## Record excerpts
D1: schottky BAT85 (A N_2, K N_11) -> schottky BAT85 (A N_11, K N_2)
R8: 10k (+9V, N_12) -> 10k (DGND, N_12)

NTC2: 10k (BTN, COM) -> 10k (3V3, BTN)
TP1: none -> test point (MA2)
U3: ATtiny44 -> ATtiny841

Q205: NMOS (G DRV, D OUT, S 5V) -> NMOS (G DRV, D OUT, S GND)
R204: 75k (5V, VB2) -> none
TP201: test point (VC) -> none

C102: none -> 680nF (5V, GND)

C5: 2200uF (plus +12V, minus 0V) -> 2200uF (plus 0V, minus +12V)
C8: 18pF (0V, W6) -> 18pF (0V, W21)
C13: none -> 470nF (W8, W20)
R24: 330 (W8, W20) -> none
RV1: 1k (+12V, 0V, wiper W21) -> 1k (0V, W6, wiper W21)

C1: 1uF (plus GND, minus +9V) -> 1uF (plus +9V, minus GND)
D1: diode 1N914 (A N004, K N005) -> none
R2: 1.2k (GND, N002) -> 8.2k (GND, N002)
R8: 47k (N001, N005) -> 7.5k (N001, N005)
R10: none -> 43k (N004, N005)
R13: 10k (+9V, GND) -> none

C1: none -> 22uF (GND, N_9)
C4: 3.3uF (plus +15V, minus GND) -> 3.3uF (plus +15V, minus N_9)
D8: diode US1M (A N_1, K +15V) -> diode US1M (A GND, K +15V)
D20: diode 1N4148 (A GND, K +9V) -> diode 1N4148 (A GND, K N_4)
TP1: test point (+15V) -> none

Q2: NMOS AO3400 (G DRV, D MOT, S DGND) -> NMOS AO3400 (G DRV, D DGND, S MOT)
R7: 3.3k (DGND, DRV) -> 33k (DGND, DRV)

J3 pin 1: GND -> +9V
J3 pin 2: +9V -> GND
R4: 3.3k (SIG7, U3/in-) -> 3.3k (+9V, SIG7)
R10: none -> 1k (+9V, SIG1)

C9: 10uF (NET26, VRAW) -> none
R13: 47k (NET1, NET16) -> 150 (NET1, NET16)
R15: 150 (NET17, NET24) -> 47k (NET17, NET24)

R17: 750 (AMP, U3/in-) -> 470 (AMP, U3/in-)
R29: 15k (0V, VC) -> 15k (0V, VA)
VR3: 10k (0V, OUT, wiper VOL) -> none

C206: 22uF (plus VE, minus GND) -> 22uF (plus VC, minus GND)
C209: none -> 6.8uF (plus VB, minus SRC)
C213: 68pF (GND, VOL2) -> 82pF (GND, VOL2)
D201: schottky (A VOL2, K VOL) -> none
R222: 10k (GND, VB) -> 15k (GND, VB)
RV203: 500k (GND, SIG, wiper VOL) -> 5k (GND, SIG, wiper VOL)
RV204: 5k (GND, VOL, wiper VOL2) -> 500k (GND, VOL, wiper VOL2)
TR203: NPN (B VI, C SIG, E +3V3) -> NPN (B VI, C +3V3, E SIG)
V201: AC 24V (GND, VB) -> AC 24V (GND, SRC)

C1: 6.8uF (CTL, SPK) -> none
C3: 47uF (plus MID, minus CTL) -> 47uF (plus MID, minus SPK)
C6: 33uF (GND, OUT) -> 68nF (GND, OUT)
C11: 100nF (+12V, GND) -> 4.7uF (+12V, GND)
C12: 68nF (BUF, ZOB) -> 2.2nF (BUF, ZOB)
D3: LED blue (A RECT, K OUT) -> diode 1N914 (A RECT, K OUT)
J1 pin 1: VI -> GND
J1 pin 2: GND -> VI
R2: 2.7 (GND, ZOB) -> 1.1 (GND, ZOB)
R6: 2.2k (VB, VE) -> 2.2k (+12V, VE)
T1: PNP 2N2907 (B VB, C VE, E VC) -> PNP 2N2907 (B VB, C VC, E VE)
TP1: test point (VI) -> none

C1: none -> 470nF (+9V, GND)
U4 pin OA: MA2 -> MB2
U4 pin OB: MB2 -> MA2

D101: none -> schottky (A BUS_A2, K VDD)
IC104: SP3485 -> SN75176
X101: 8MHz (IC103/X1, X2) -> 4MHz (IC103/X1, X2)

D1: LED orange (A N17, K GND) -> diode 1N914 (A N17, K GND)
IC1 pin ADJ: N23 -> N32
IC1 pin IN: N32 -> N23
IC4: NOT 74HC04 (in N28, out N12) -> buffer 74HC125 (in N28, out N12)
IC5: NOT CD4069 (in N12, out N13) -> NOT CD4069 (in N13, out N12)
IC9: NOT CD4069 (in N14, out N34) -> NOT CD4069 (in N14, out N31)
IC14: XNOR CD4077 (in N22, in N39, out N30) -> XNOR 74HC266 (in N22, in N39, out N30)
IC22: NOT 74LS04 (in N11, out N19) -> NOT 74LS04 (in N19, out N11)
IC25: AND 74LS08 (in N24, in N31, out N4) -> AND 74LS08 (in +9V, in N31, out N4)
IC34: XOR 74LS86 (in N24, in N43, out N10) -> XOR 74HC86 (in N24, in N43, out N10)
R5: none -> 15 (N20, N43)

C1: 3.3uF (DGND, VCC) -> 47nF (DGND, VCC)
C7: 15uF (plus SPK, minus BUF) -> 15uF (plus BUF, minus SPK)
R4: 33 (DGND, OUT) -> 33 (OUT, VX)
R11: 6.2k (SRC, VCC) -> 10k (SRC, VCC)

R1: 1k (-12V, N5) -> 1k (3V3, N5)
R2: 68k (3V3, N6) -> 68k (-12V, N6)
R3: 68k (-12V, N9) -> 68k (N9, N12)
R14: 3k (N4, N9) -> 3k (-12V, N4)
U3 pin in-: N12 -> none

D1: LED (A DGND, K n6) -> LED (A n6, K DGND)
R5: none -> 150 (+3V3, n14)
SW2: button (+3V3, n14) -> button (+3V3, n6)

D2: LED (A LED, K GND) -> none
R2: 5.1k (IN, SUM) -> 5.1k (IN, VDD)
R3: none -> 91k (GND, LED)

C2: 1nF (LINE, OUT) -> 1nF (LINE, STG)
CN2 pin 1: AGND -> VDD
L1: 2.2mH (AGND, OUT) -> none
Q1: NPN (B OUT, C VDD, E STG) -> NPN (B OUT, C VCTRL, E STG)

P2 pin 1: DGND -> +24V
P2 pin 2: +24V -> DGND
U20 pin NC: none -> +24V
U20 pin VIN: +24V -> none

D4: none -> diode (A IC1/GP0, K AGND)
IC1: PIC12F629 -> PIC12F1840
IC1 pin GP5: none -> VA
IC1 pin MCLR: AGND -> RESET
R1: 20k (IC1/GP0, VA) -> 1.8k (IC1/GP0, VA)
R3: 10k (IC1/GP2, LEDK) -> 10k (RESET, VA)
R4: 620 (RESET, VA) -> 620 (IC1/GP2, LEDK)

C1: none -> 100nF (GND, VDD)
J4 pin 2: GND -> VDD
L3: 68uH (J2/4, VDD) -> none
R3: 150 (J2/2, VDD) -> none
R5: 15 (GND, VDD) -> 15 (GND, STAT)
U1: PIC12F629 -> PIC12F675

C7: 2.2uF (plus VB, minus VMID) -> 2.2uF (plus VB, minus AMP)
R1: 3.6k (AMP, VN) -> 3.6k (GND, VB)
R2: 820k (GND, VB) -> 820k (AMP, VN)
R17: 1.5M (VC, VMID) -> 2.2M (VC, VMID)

## Assignment
Take the lines above and print them exactly.

## Problem solution
D1: schottky BAT85 (A N_2, K N_11) -> schottky BAT85 (A N_11, K N_2)
R8: 10k (+9V, N_12) -> 10k (DGND, N_12)

NTC2: 10k (BTN, COM) -> 10k (3V3, BTN)
TP1: none -> test point (MA2)
U3: ATtiny44 -> ATtiny841

Q205: NMOS (G DRV, D OUT, S 5V) -> NMOS (G DRV, D OUT, S GND)
R204: 75k (5V, VB2) -> none
TP201: test point (VC) -> none

C102: none -> 680nF (5V, GND)

C5: 2200uF (plus +12V, minus 0V) -> 2200uF (plus 0V, minus +12V)
C8: 18pF (0V, W6) -> 18pF (0V, W21)
C13: none -> 470nF (W8, W20)
R24: 330 (W8, W20) -> none
RV1: 1k (+12V, 0V, wiper W21) -> 1k (0V, W6, wiper W21)

C1: 1uF (plus GND, minus +9V) -> 1uF (plus +9V, minus GND)
D1: diode 1N914 (A N004, K N005) -> none
R2: 1.2k (GND, N002) -> 8.2k (GND, N002)
R8: 47k (N001, N005) -> 7.5k (N001, N005)
R10: none -> 43k (N004, N005)
R13: 10k (+9V, GND) -> none

C1: none -> 22uF (GND, N_9)
C4: 3.3uF (plus +15V, minus GND) -> 3.3uF (plus +15V, minus N_9)
D8: diode US1M (A N_1, K +15V) -> diode US1M (A GND, K +15V)
D20: diode 1N4148 (A GND, K +9V) -> diode 1N4148 (A GND, K N_4)
TP1: test point (+15V) -> none

Q2: NMOS AO3400 (G DRV, D MOT, S DGND) -> NMOS AO3400 (G DRV, D DGND, S MOT)
R7: 3.3k (DGND, DRV) -> 33k (DGND, DRV)

J3 pin 1: GND -> +9V
J3 pin 2: +9V -> GND
R4: 3.3k (SIG7, U3/in-) -> 3.3k (+9V, SIG7)
R10: none -> 1k (+9V, SIG1)

C9: 10uF (NET26, VRAW) -> none
R13: 47k (NET1, NET16) -> 150 (NET1, NET16)
R15: 150 (NET17, NET24) -> 47k (NET17, NET24)

R17: 750 (AMP, U3/in-) -> 470 (AMP, U3/in-)
R29: 15k (0V, VC) -> 15k (0V, VA)
VR3: 10k (0V, OUT, wiper VOL) -> none

C206: 22uF (plus VE, minus GND) -> 22uF (plus VC, minus GND)
C209: none -> 6.8uF (plus VB, minus SRC)
C213: 68pF (GND, VOL2) -> 82pF (GND, VOL2)
D201: schottky (A VOL2, K VOL) -> none
R222: 10k (GND, VB) -> 15k (GND, VB)
RV203: 500k (GND, SIG, wiper VOL) -> 5k (GND, SIG, wiper VOL)
RV204: 5k (GND, VOL, wiper VOL2) -> 500k (GND, VOL, wiper VOL2)
TR203: NPN (B VI, C SIG, E +3V3) -> NPN (B VI, C +3V3, E SIG)
V201: AC 24V (GND, VB) -> AC 24V (GND, SRC)

C1: 6.8uF (CTL, SPK) -> none
C3: 47uF (plus MID, minus CTL) -> 47uF (plus MID, minus SPK)
C6: 33uF (GND, OUT) -> 68nF (GND, OUT)
C11: 100nF (+12V, GND) -> 4.7uF (+12V, GND)
C12: 68nF (BUF, ZOB) -> 2.2nF (BUF, ZOB)
D3: LED blue (A RECT, K OUT) -> diode 1N914 (A RECT, K OUT)
J1 pin 1: VI -> GND
J1 pin 2: GND -> VI
R2: 2.7 (GND, ZOB) -> 1.1 (GND, ZOB)
R6: 2.2k (VB, VE) -> 2.2k (+12V, VE)
T1: PNP 2N2907 (B VB, C VE, E VC) -> PNP 2N2907 (B VB, C VC, E VE)
TP1: test point (VI) -> none

C1: none -> 470nF (+9V, GND)
U4 pin OA: MA2 -> MB2
U4 pin OB: MB2 -> MA2

D101: none -> schottky (A BUS_A2, K VDD)
IC104: SP3485 -> SN75176
X101: 8MHz (IC103/X1, X2) -> 4MHz (IC103/X1, X2)

D1: LED orange (A N17, K GND) -> diode 1N914 (A N17, K GND)
IC1 pin ADJ: N23 -> N32
IC1 pin IN: N32 -> N23
IC4: NOT 74HC04 (in N28, out N12) -> buffer 74HC125 (in N28, out N12)
IC5: NOT CD4069 (in N12, out N13) -> NOT CD4069 (in N13, out N12)
IC9: NOT CD4069 (in N14, out N34) -> NOT CD4069 (in N14, out N31)
IC14: XNOR CD4077 (in N22, in N39, out N30) -> XNOR 74HC266 (in N22, in N39, out N30)
IC22: NOT 74LS04 (in N11, out N19) -> NOT 74LS04 (in N19, out N11)
IC25: AND 74LS08 (in N24, in N31, out N4) -> AND 74LS08 (in +9V, in N31, out N4)
IC34: XOR 74LS86 (in N24, in N43, out N10) -> XOR 74HC86 (in N24, in N43, out N10)
R5: none -> 15 (N20, N43)

C1: 3.3uF (DGND, VCC) -> 47nF (DGND, VCC)
C7: 15uF (plus SPK, minus BUF) -> 15uF (plus BUF, minus SPK)
R4: 33 (DGND, OUT) -> 33 (OUT, VX)
R11: 6.2k (SRC, VCC) -> 10k (SRC, VCC)

R1: 1k (-12V, N5) -> 1k (3V3, N5)
R2: 68k (3V3, N6) -> 68k (-12V, N6)
R3: 68k (-12V, N9) -> 68k (N9, N12)
R14: 3k (N4, N9) -> 3k (-12V, N4)
U3 pin in-: N12 -> none

D1: LED (A DGND, K n6) -> LED (A n6, K DGND)
R5: none -> 150 (+3V3, n14)
SW2: button (+3V3, n14) -> button (+3V3, n6)

D2: LED (A LED, K GND) -> none
R2: 5.1k (IN, SUM) -> 5.1k (IN, VDD)
R3: none -> 91k (GND, LED)

C2: 1nF (LINE, OUT) -> 1nF (LINE, STG)
CN2 pin 1: AGND -> VDD
L1: 2.2mH (AGND, OUT) -> none
Q1: NPN (B OUT, C VDD, E STG) -> NPN (B OUT, C VCTRL, E STG)

P2 pin 1: DGND -> +24V
P2 pin 2: +24V -> DGND
U20 pin NC: none -> +24V
U20 pin VIN: +24V -> none

D4: none -> diode (A IC1/GP0, K AGND)
IC1: PIC12F629 -> PIC12F1840
IC1 pin GP5: none -> VA
IC1 pin MCLR: AGND -> RESET
R1: 20k (IC1/GP0, VA) -> 1.8k (IC1/GP0, VA)
R3: 10k (IC1/GP2, LEDK) -> 10k (RESET, VA)
R4: 620 (RESET, VA) -> 620 (IC1/GP2, LEDK)

C1: none -> 100nF (GND, VDD)
J4 pin 2: GND -> VDD
L3: 68uH (J2/4, VDD) -> none
R3: 150 (J2/2, VDD) -> none
R5: 15 (GND, VDD) -> 15 (GND, STAT)
U1: PIC12F629 -> PIC12F675

C7: 2.2uF (plus VB, minus VMID) -> 2.2uF (plus VB, minus AMP)
R1: 3.6k (AMP, VN) -> 3.6k (GND, VB)
R2: 820k (GND, VB) -> 820k (AMP, VN)
R17: 1.5M (VC, VMID) -> 2.2M (VC, VMID)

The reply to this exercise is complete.